## [WHAT YOU NEED TO DO]
Quote the records below word for word, from the line that contains "brown cross: moved 8 px right, 7 px down" through the line that contains "purple triangle at", including both of those lines. Leave the pictures out of your answer.

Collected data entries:

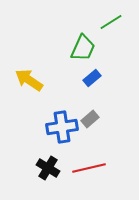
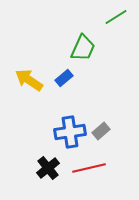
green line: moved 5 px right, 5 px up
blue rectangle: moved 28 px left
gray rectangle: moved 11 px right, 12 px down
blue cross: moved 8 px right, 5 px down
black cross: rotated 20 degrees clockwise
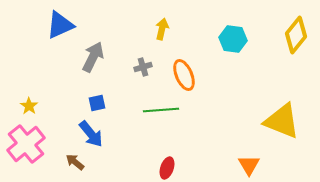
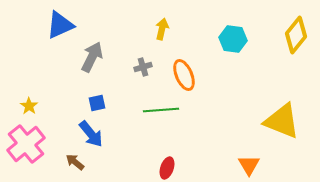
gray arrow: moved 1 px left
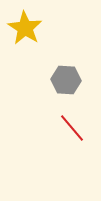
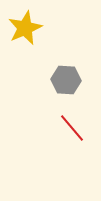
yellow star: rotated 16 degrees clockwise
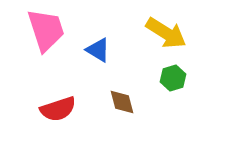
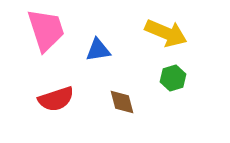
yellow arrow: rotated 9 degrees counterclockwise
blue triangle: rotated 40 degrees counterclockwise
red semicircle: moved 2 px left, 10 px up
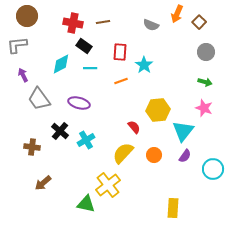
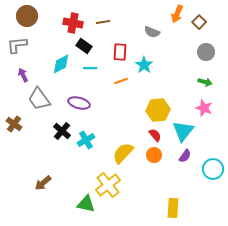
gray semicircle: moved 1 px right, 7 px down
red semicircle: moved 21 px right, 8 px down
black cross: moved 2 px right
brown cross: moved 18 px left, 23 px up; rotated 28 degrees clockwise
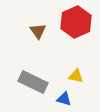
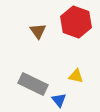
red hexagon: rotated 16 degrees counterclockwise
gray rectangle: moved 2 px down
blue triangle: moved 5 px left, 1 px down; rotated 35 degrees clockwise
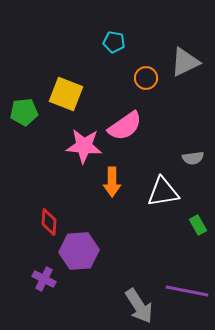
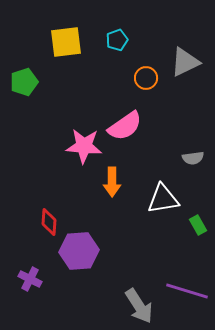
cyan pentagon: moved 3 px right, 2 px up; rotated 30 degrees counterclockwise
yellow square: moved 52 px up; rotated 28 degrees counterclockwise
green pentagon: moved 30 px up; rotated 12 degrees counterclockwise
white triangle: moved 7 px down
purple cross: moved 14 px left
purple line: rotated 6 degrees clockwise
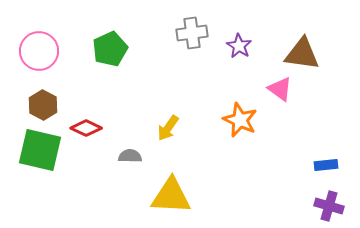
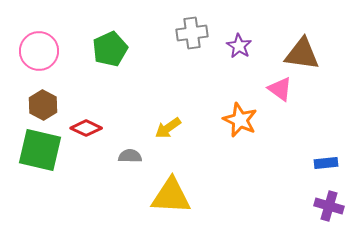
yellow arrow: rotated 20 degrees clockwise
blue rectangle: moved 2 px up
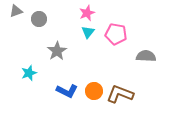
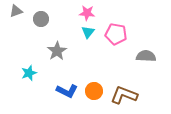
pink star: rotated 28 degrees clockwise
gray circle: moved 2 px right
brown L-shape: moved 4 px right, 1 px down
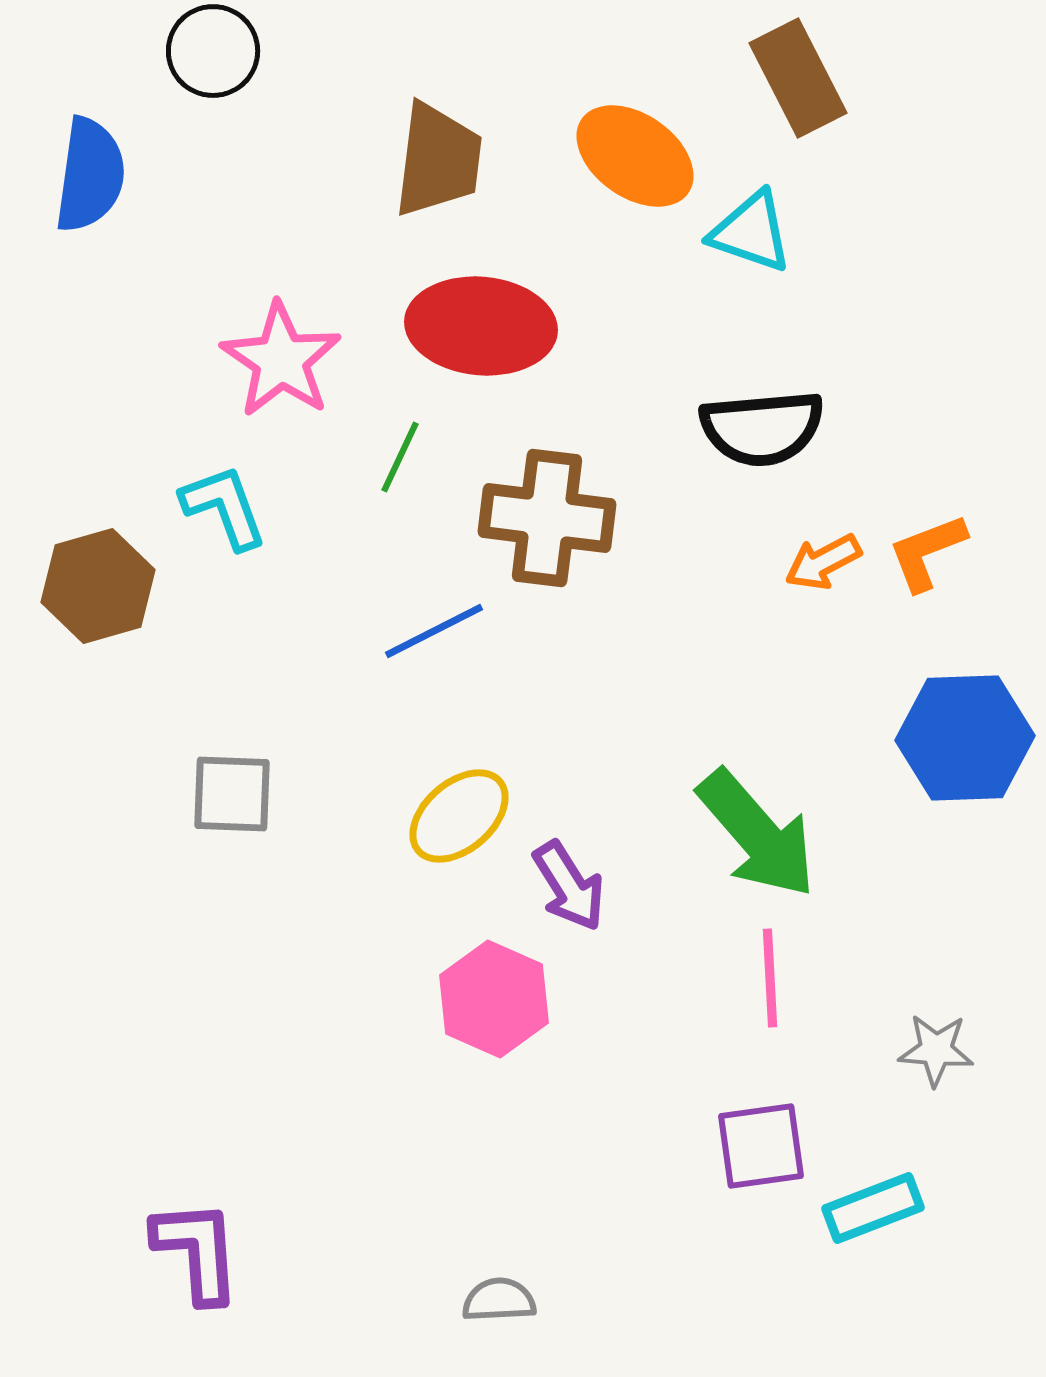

==

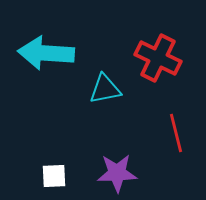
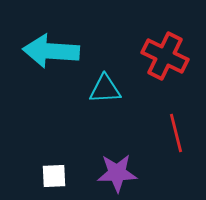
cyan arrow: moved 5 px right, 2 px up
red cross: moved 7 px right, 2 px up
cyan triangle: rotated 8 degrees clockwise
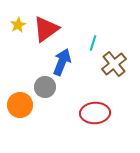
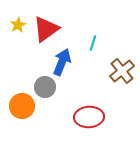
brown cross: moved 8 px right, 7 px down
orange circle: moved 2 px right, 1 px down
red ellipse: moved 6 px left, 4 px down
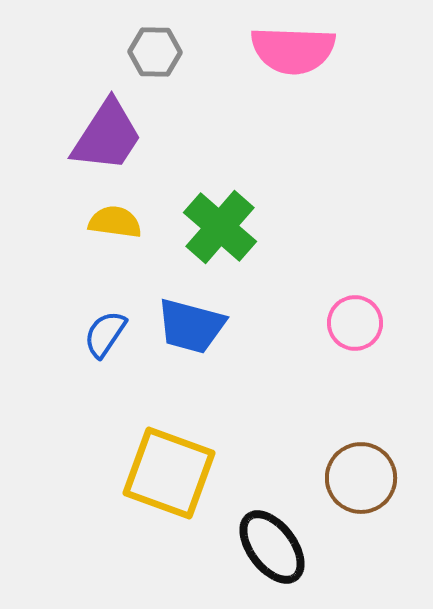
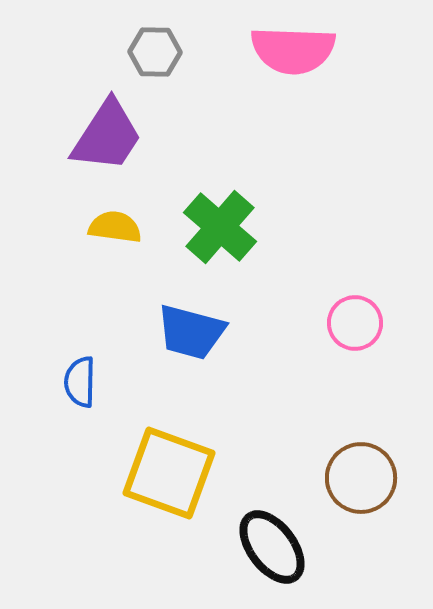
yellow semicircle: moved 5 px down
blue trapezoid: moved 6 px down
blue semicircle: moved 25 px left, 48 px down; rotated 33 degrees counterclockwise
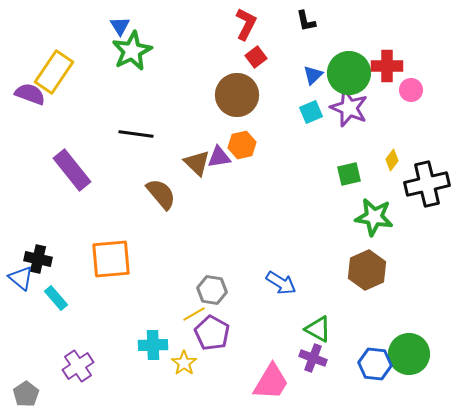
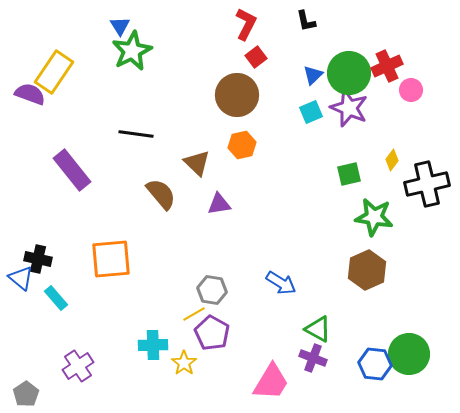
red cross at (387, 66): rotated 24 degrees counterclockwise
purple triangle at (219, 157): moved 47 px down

## [EXERCISE SOLUTION]
brown cross: moved 8 px right, 7 px down
orange circle: moved 2 px right, 1 px down
red ellipse: moved 6 px left, 4 px down
yellow semicircle: moved 5 px down
blue trapezoid: moved 6 px down
blue semicircle: moved 25 px left, 48 px down; rotated 33 degrees counterclockwise
red cross at (387, 66): rotated 24 degrees counterclockwise
purple triangle at (219, 157): moved 47 px down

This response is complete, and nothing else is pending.